**Extracted entries**
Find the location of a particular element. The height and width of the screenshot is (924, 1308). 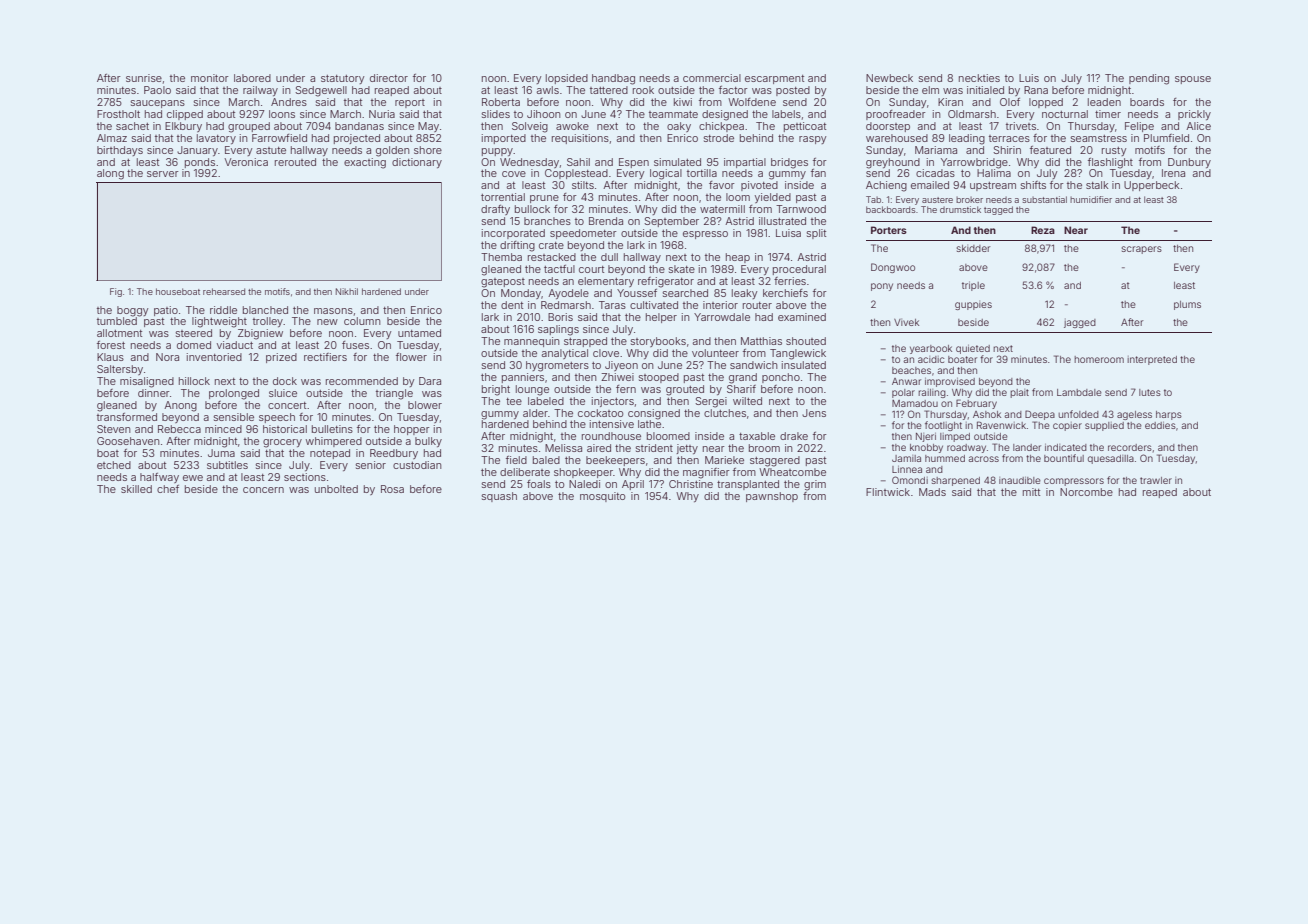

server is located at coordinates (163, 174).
...
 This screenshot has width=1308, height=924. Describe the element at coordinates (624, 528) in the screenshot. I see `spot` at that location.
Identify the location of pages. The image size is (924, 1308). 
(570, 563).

**Task prompt**
Give again the stretch of entries from the line containing "Find the location" through the line containing "server is located at coordinates (163, 174).", keeping every line exactly as it appears and leaving out the pictures.

**Full response**
Find the location of a particular element. The height and width of the screenshot is (924, 1308). 

server is located at coordinates (163, 174).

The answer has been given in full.